Data provided |
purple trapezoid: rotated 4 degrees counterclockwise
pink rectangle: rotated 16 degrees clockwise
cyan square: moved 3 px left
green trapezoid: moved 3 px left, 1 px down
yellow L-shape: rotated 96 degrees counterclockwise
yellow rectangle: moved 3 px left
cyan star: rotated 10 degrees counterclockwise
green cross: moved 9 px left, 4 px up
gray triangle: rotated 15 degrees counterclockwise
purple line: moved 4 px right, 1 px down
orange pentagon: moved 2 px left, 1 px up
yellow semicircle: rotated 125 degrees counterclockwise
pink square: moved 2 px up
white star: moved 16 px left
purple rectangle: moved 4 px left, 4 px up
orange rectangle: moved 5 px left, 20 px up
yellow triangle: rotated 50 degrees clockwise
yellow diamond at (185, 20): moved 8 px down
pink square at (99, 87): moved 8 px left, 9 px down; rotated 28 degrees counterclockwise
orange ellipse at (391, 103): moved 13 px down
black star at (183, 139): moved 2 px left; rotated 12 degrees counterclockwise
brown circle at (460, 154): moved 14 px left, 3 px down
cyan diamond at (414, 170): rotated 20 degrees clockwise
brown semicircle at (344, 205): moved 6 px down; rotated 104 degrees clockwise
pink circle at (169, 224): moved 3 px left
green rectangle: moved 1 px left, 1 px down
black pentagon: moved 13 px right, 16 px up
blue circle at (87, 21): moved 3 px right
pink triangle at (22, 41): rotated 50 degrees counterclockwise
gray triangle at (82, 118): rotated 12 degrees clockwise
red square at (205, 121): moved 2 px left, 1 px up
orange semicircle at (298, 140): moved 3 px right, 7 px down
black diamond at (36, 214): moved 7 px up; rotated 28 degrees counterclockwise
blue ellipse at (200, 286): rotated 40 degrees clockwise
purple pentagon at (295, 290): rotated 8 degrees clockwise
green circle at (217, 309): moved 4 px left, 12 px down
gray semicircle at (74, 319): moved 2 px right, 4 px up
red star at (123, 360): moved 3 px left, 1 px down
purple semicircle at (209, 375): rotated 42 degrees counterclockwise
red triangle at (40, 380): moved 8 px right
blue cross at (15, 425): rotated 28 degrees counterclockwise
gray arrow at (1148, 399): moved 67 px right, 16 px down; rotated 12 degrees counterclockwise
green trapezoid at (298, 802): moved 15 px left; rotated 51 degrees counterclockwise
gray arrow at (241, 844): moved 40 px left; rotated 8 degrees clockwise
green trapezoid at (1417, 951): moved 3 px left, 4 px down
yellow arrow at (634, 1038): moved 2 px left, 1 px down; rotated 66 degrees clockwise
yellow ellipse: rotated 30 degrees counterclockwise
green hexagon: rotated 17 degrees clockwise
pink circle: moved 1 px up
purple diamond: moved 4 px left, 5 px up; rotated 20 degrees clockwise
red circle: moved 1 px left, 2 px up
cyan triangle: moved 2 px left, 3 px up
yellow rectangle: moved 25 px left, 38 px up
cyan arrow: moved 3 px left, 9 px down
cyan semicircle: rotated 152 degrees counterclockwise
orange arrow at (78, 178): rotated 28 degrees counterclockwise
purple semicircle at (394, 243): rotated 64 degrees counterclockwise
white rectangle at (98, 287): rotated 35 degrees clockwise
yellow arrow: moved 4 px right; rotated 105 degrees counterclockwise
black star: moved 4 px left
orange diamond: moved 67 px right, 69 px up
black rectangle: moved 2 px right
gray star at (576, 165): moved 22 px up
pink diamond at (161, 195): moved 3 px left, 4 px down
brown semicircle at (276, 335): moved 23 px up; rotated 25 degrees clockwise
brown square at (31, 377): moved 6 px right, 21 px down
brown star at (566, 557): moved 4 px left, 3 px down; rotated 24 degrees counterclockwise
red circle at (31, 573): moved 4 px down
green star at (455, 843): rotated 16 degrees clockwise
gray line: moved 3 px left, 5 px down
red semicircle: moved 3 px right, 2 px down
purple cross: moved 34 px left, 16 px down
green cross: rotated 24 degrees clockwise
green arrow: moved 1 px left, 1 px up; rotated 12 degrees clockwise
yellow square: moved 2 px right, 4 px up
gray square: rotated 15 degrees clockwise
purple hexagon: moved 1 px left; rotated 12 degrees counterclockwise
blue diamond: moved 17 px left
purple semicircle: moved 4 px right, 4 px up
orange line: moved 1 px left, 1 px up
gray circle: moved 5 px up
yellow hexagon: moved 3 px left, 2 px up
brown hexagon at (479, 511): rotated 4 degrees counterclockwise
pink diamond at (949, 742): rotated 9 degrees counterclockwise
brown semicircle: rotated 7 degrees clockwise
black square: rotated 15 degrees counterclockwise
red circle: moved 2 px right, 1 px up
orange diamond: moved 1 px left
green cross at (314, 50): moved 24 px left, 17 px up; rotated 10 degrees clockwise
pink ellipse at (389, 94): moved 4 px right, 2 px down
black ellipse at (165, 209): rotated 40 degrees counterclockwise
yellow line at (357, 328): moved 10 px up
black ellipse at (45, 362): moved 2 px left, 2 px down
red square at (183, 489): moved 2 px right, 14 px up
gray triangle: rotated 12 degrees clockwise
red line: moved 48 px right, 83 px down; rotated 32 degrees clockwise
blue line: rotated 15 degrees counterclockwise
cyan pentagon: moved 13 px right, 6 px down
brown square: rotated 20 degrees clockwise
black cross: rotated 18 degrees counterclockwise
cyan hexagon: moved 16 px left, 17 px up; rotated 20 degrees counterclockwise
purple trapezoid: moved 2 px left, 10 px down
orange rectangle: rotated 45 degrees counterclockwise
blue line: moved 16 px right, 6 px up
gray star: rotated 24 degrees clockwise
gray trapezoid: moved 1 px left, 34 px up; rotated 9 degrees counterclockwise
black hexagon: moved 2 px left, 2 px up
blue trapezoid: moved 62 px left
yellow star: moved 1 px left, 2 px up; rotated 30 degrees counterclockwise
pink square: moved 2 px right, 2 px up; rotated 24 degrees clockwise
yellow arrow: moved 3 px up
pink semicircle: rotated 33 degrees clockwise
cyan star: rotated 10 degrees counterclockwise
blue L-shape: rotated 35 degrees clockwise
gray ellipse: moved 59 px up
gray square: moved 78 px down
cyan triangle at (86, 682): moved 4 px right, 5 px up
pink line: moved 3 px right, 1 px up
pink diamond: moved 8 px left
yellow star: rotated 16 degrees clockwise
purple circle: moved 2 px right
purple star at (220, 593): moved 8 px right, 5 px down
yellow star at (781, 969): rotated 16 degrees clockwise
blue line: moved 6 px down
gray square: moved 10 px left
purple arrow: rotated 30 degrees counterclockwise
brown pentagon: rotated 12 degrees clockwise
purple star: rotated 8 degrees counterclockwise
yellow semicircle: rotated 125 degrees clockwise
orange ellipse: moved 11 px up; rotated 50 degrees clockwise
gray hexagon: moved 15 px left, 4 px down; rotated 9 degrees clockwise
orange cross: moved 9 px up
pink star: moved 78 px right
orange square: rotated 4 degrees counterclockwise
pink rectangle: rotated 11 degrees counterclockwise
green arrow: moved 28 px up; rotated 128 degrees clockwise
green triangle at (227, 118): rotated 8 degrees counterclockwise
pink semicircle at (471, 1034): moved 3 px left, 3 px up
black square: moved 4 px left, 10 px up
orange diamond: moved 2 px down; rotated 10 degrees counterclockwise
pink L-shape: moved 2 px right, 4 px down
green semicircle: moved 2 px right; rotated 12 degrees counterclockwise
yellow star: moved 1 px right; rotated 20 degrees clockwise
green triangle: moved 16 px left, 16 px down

Task to complete | Please return every line of the listing above word for word, from the first line to the last.

Task answer |
purple trapezoid: rotated 4 degrees counterclockwise
pink rectangle: rotated 16 degrees clockwise
cyan square: moved 3 px left
green trapezoid: moved 3 px left, 1 px down
yellow L-shape: rotated 96 degrees counterclockwise
yellow rectangle: moved 3 px left
cyan star: rotated 10 degrees counterclockwise
green cross: moved 9 px left, 4 px up
gray triangle: rotated 15 degrees counterclockwise
purple line: moved 4 px right, 1 px down
orange pentagon: moved 2 px left, 1 px up
yellow semicircle: rotated 125 degrees counterclockwise
pink square: moved 2 px up
white star: moved 16 px left
purple rectangle: moved 4 px left, 4 px up
orange rectangle: moved 5 px left, 20 px up
yellow triangle: rotated 50 degrees clockwise
yellow diamond at (185, 20): moved 8 px down
pink square at (99, 87): moved 8 px left, 9 px down; rotated 28 degrees counterclockwise
orange ellipse at (391, 103): moved 13 px down
black star at (183, 139): moved 2 px left; rotated 12 degrees counterclockwise
brown circle at (460, 154): moved 14 px left, 3 px down
cyan diamond at (414, 170): rotated 20 degrees clockwise
brown semicircle at (344, 205): moved 6 px down; rotated 104 degrees clockwise
pink circle at (169, 224): moved 3 px left
green rectangle: moved 1 px left, 1 px down
black pentagon: moved 13 px right, 16 px up
blue circle at (87, 21): moved 3 px right
pink triangle at (22, 41): rotated 50 degrees counterclockwise
gray triangle at (82, 118): rotated 12 degrees clockwise
red square at (205, 121): moved 2 px left, 1 px up
orange semicircle at (298, 140): moved 3 px right, 7 px down
black diamond at (36, 214): moved 7 px up; rotated 28 degrees counterclockwise
blue ellipse at (200, 286): rotated 40 degrees clockwise
purple pentagon at (295, 290): rotated 8 degrees clockwise
green circle at (217, 309): moved 4 px left, 12 px down
gray semicircle at (74, 319): moved 2 px right, 4 px up
red star at (123, 360): moved 3 px left, 1 px down
purple semicircle at (209, 375): rotated 42 degrees counterclockwise
red triangle at (40, 380): moved 8 px right
blue cross at (15, 425): rotated 28 degrees counterclockwise
gray arrow at (1148, 399): moved 67 px right, 16 px down; rotated 12 degrees counterclockwise
green trapezoid at (298, 802): moved 15 px left; rotated 51 degrees counterclockwise
gray arrow at (241, 844): moved 40 px left; rotated 8 degrees clockwise
green trapezoid at (1417, 951): moved 3 px left, 4 px down
yellow arrow at (634, 1038): moved 2 px left, 1 px down; rotated 66 degrees clockwise
yellow ellipse: rotated 30 degrees counterclockwise
green hexagon: rotated 17 degrees clockwise
pink circle: moved 1 px up
purple diamond: moved 4 px left, 5 px up; rotated 20 degrees clockwise
red circle: moved 1 px left, 2 px up
cyan triangle: moved 2 px left, 3 px up
yellow rectangle: moved 25 px left, 38 px up
cyan arrow: moved 3 px left, 9 px down
cyan semicircle: rotated 152 degrees counterclockwise
orange arrow at (78, 178): rotated 28 degrees counterclockwise
purple semicircle at (394, 243): rotated 64 degrees counterclockwise
white rectangle at (98, 287): rotated 35 degrees clockwise
yellow arrow: moved 4 px right; rotated 105 degrees counterclockwise
black star: moved 4 px left
orange diamond: moved 67 px right, 69 px up
black rectangle: moved 2 px right
gray star at (576, 165): moved 22 px up
pink diamond at (161, 195): moved 3 px left, 4 px down
brown semicircle at (276, 335): moved 23 px up; rotated 25 degrees clockwise
brown square at (31, 377): moved 6 px right, 21 px down
brown star at (566, 557): moved 4 px left, 3 px down; rotated 24 degrees counterclockwise
red circle at (31, 573): moved 4 px down
green star at (455, 843): rotated 16 degrees clockwise
gray line: moved 3 px left, 5 px down
red semicircle: moved 3 px right, 2 px down
purple cross: moved 34 px left, 16 px down
green cross: rotated 24 degrees clockwise
green arrow: moved 1 px left, 1 px up; rotated 12 degrees clockwise
yellow square: moved 2 px right, 4 px up
gray square: rotated 15 degrees clockwise
purple hexagon: moved 1 px left; rotated 12 degrees counterclockwise
blue diamond: moved 17 px left
purple semicircle: moved 4 px right, 4 px up
orange line: moved 1 px left, 1 px up
gray circle: moved 5 px up
yellow hexagon: moved 3 px left, 2 px up
brown hexagon at (479, 511): rotated 4 degrees counterclockwise
pink diamond at (949, 742): rotated 9 degrees counterclockwise
brown semicircle: rotated 7 degrees clockwise
black square: rotated 15 degrees counterclockwise
red circle: moved 2 px right, 1 px up
orange diamond: moved 1 px left
green cross at (314, 50): moved 24 px left, 17 px up; rotated 10 degrees clockwise
pink ellipse at (389, 94): moved 4 px right, 2 px down
black ellipse at (165, 209): rotated 40 degrees counterclockwise
yellow line at (357, 328): moved 10 px up
black ellipse at (45, 362): moved 2 px left, 2 px down
red square at (183, 489): moved 2 px right, 14 px up
gray triangle: rotated 12 degrees clockwise
red line: moved 48 px right, 83 px down; rotated 32 degrees clockwise
blue line: rotated 15 degrees counterclockwise
cyan pentagon: moved 13 px right, 6 px down
brown square: rotated 20 degrees clockwise
black cross: rotated 18 degrees counterclockwise
cyan hexagon: moved 16 px left, 17 px up; rotated 20 degrees counterclockwise
purple trapezoid: moved 2 px left, 10 px down
orange rectangle: rotated 45 degrees counterclockwise
blue line: moved 16 px right, 6 px up
gray star: rotated 24 degrees clockwise
gray trapezoid: moved 1 px left, 34 px up; rotated 9 degrees counterclockwise
black hexagon: moved 2 px left, 2 px up
blue trapezoid: moved 62 px left
yellow star: moved 1 px left, 2 px up; rotated 30 degrees counterclockwise
pink square: moved 2 px right, 2 px up; rotated 24 degrees clockwise
yellow arrow: moved 3 px up
pink semicircle: rotated 33 degrees clockwise
cyan star: rotated 10 degrees counterclockwise
blue L-shape: rotated 35 degrees clockwise
gray ellipse: moved 59 px up
gray square: moved 78 px down
cyan triangle at (86, 682): moved 4 px right, 5 px up
pink line: moved 3 px right, 1 px up
pink diamond: moved 8 px left
yellow star: rotated 16 degrees clockwise
purple circle: moved 2 px right
purple star at (220, 593): moved 8 px right, 5 px down
yellow star at (781, 969): rotated 16 degrees clockwise
blue line: moved 6 px down
gray square: moved 10 px left
purple arrow: rotated 30 degrees counterclockwise
brown pentagon: rotated 12 degrees clockwise
purple star: rotated 8 degrees counterclockwise
yellow semicircle: rotated 125 degrees clockwise
orange ellipse: moved 11 px up; rotated 50 degrees clockwise
gray hexagon: moved 15 px left, 4 px down; rotated 9 degrees clockwise
orange cross: moved 9 px up
pink star: moved 78 px right
orange square: rotated 4 degrees counterclockwise
pink rectangle: rotated 11 degrees counterclockwise
green arrow: moved 28 px up; rotated 128 degrees clockwise
green triangle at (227, 118): rotated 8 degrees counterclockwise
pink semicircle at (471, 1034): moved 3 px left, 3 px up
black square: moved 4 px left, 10 px up
orange diamond: moved 2 px down; rotated 10 degrees counterclockwise
pink L-shape: moved 2 px right, 4 px down
green semicircle: moved 2 px right; rotated 12 degrees counterclockwise
yellow star: moved 1 px right; rotated 20 degrees clockwise
green triangle: moved 16 px left, 16 px down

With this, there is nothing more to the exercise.